──────── Source data ────────
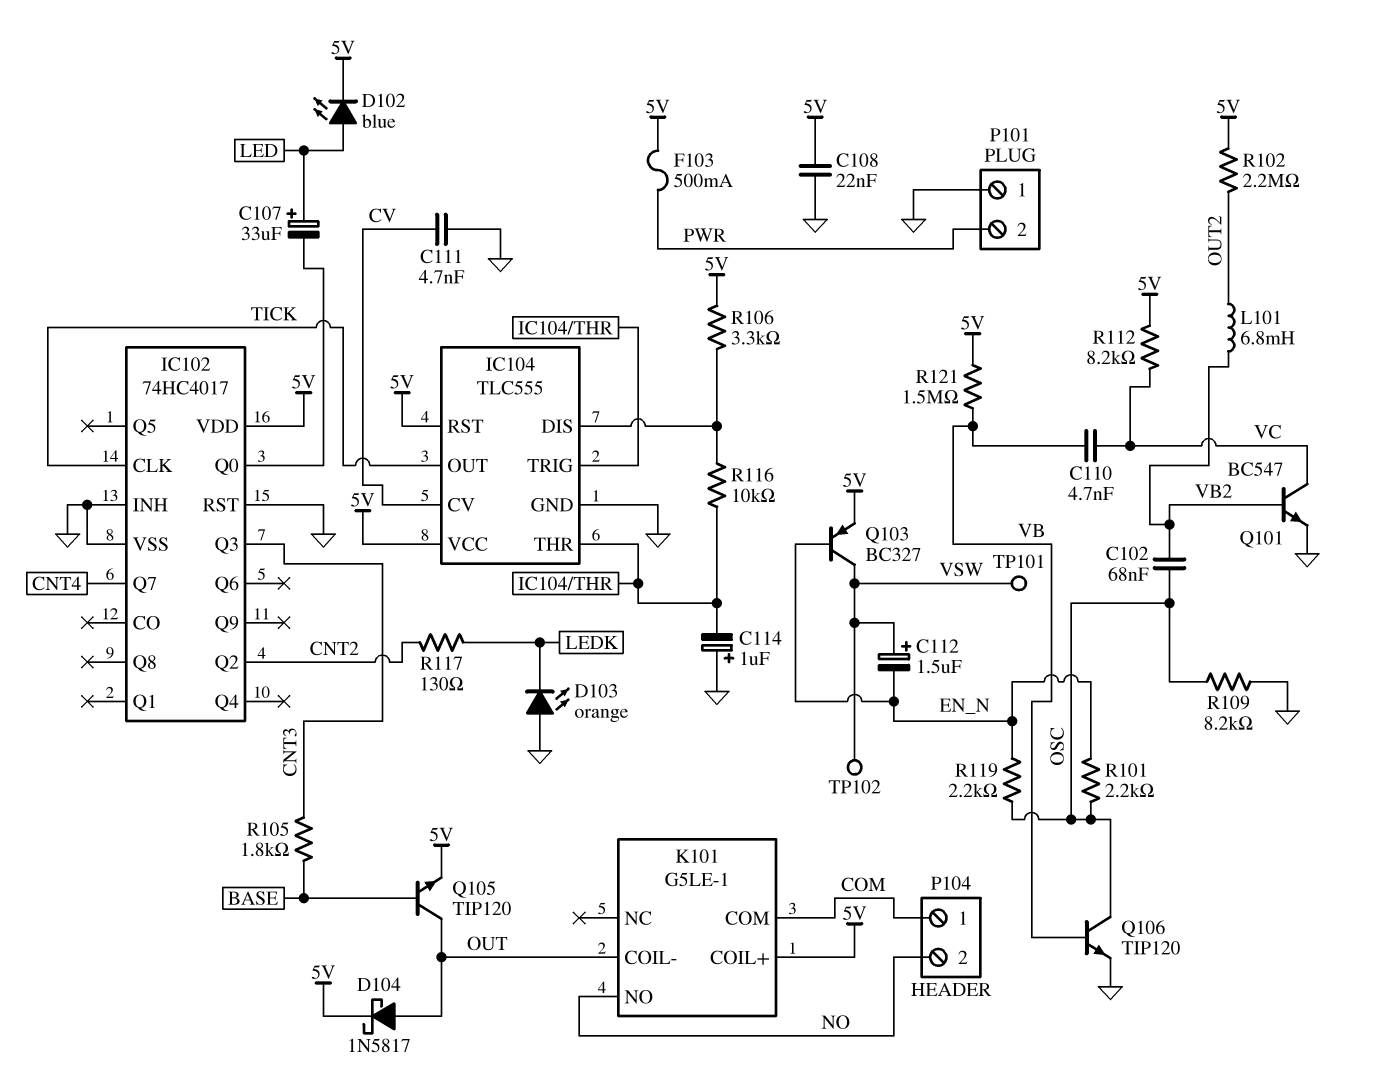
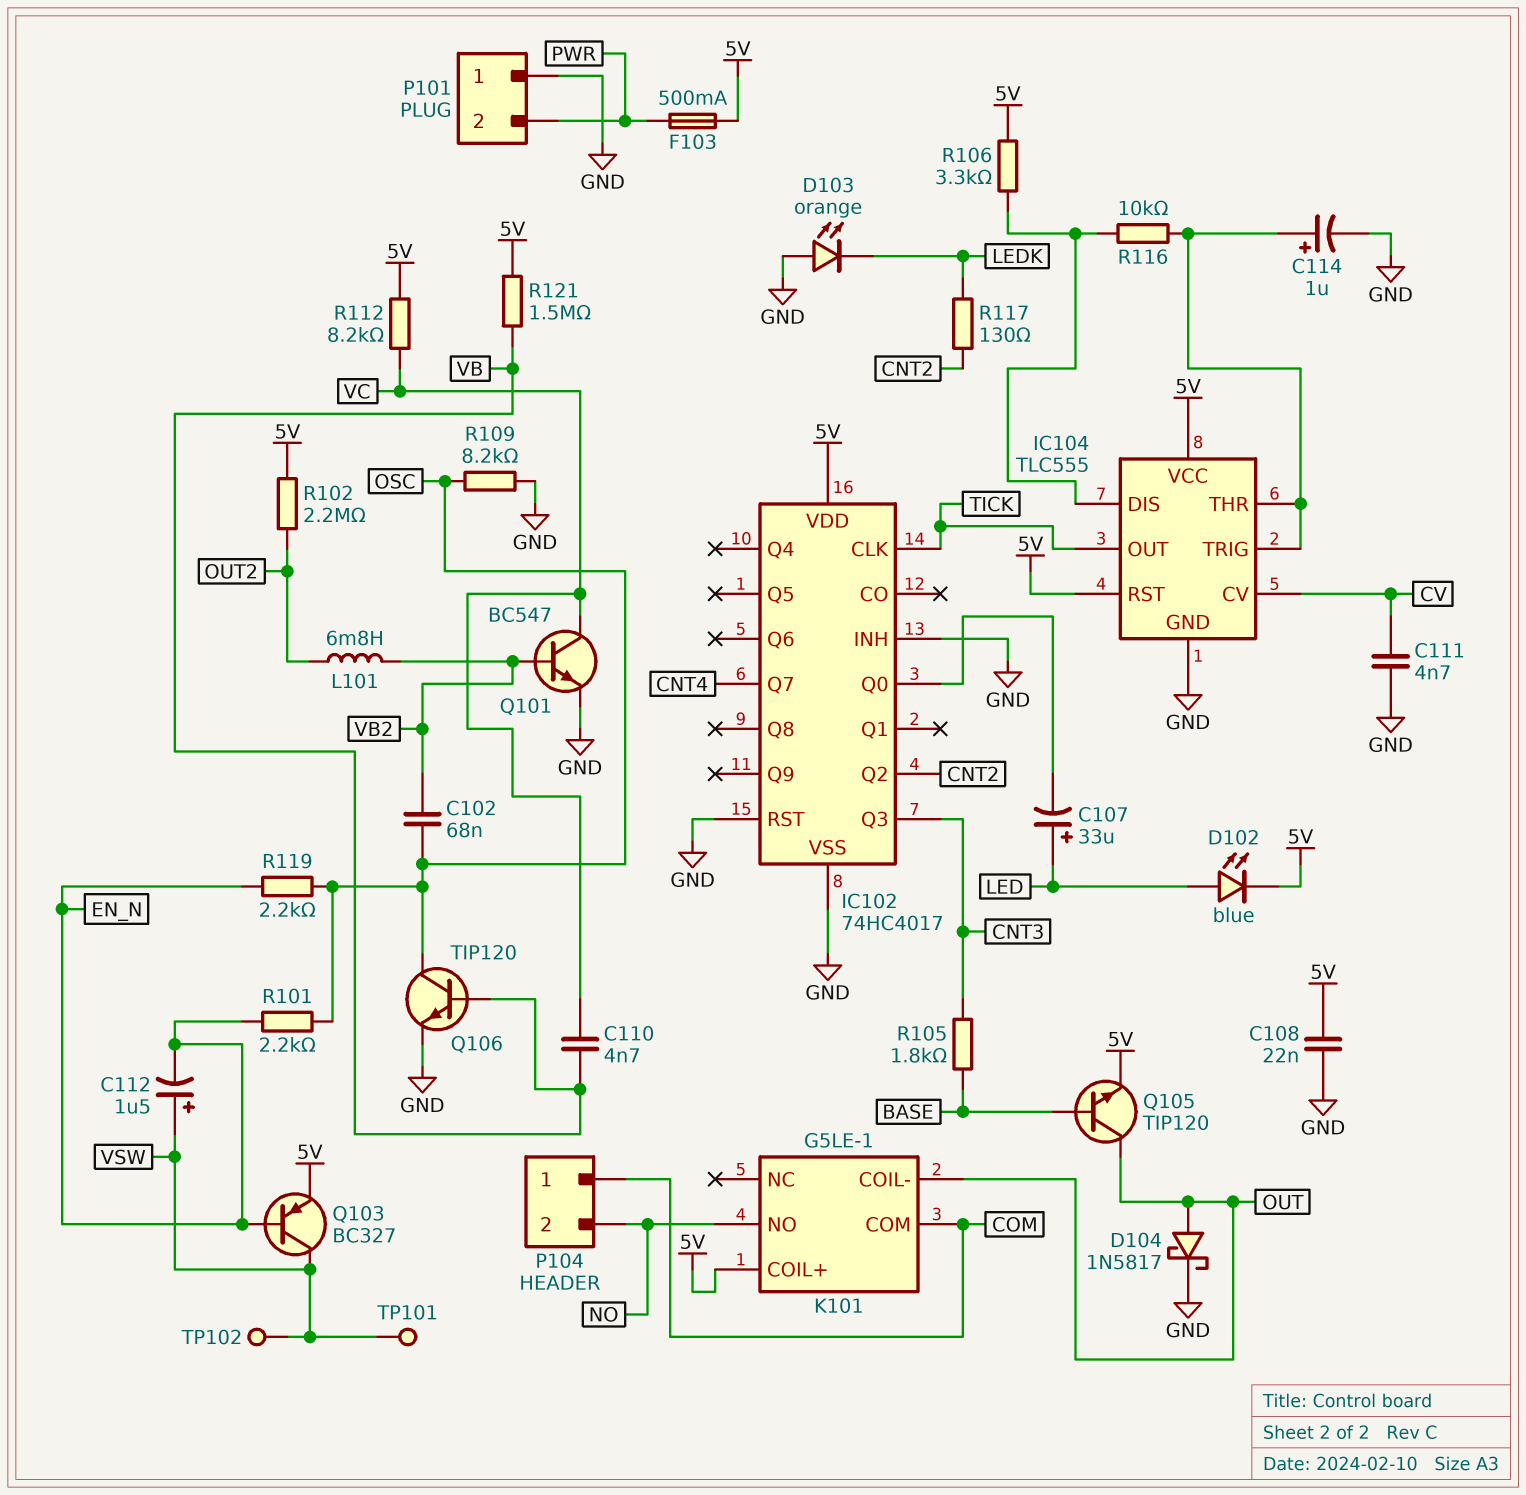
C114: 1uF (plus GND, minus IC104/THR) -> 1uF (plus IC104/THR, minus GND)
D104: schottky 1N5817 (A OUT, K 5V) -> schottky 1N5817 (A OUT, K GND)

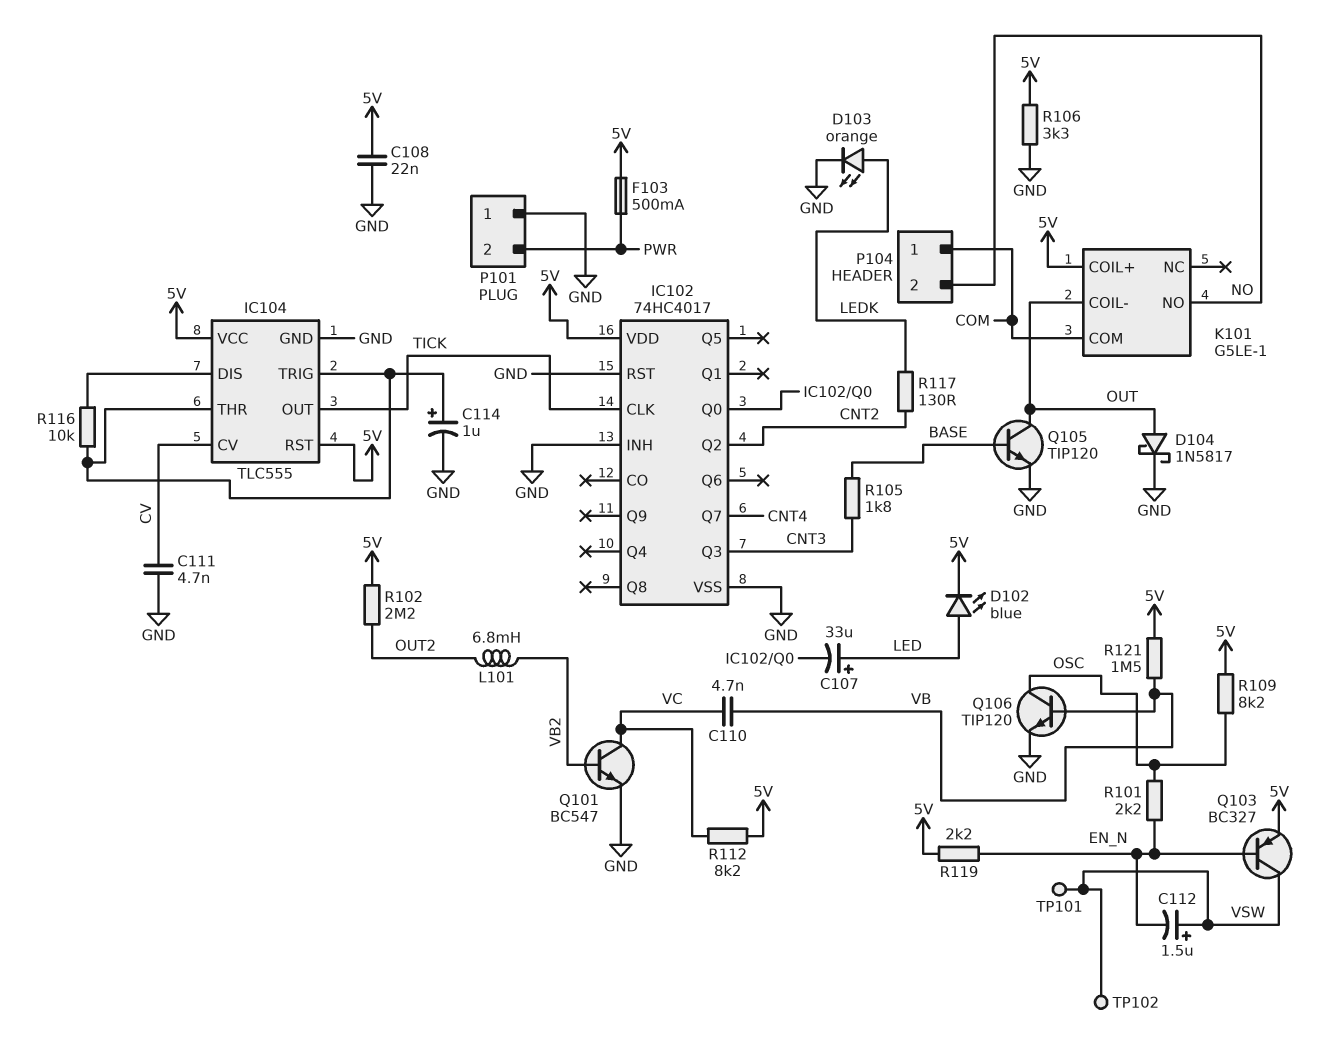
C102: 68nF (OSC, VB2) -> none
D103: LED orange (A GND, K LEDK) -> LED orange (A LEDK, K GND)
Q105: NPN TIP120 (B BASE, C OUT, E 5V) -> NPN TIP120 (B BASE, C OUT, E GND)
R106: 3.3k (5V, IC104/DIS) -> 3.3k (5V, GND)
R109: 8.2k (GND, OSC) -> 8.2k (5V, OSC)
R119: 2.2k (EN_N, OSC) -> 2.2k (5V, EN_N)

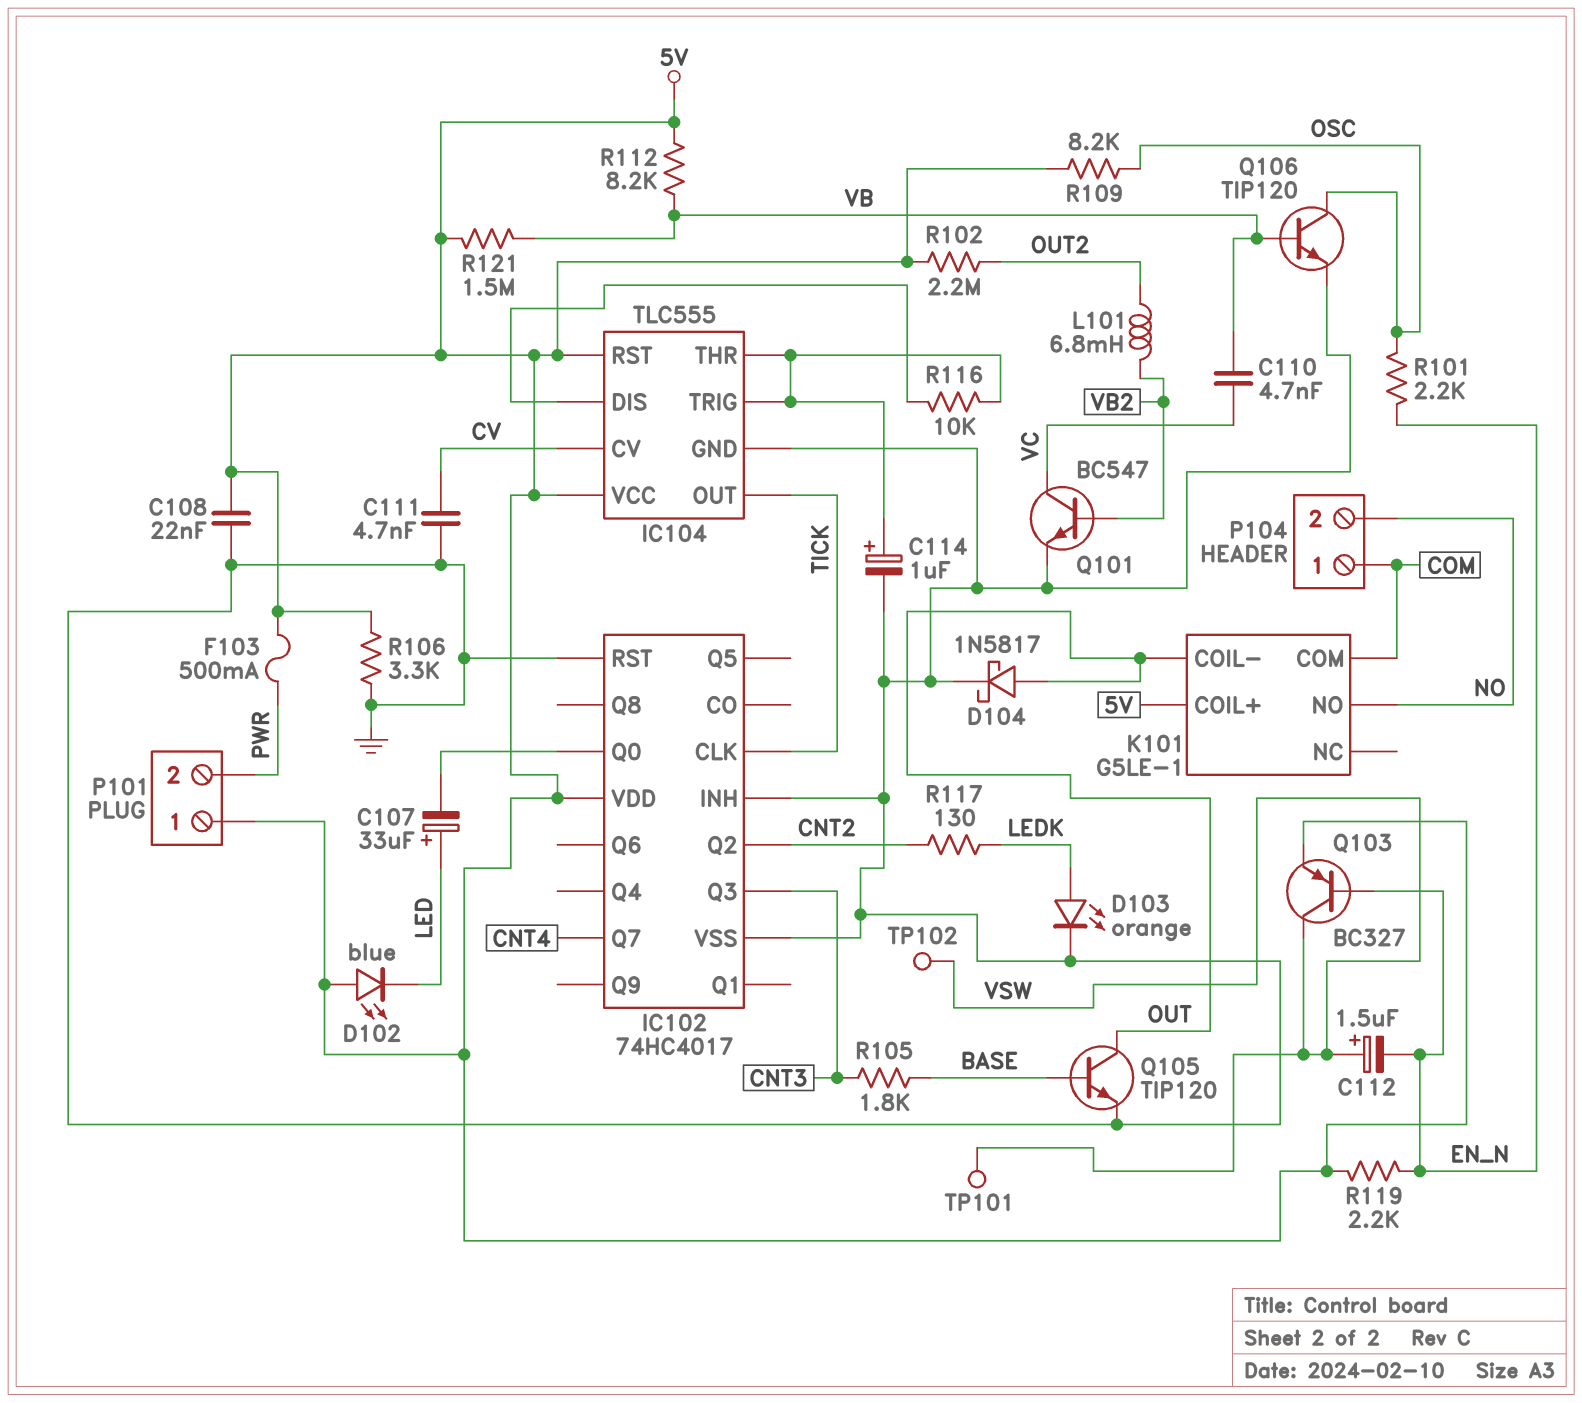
D102: LED blue (A LED, K 5V) -> LED blue (A 5V, K LED)
P101 pin 1: GND -> 5V
R112: 8.2k (5V, VC) -> 8.2k (5V, VB)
────────
What needs to be done. Your copy of the entries must be exact and must contain no pictures.

Output below.
C114: 1uF (plus GND, minus IC104/THR) -> 1uF (plus IC104/THR, minus GND)
D104: schottky 1N5817 (A OUT, K 5V) -> schottky 1N5817 (A OUT, K GND)

C102: 68nF (OSC, VB2) -> none
D103: LED orange (A GND, K LEDK) -> LED orange (A LEDK, K GND)
Q105: NPN TIP120 (B BASE, C OUT, E 5V) -> NPN TIP120 (B BASE, C OUT, E GND)
R106: 3.3k (5V, IC104/DIS) -> 3.3k (5V, GND)
R109: 8.2k (GND, OSC) -> 8.2k (5V, OSC)
R119: 2.2k (EN_N, OSC) -> 2.2k (5V, EN_N)

D102: LED blue (A LED, K 5V) -> LED blue (A 5V, K LED)
P101 pin 1: GND -> 5V
R112: 8.2k (5V, VC) -> 8.2k (5V, VB)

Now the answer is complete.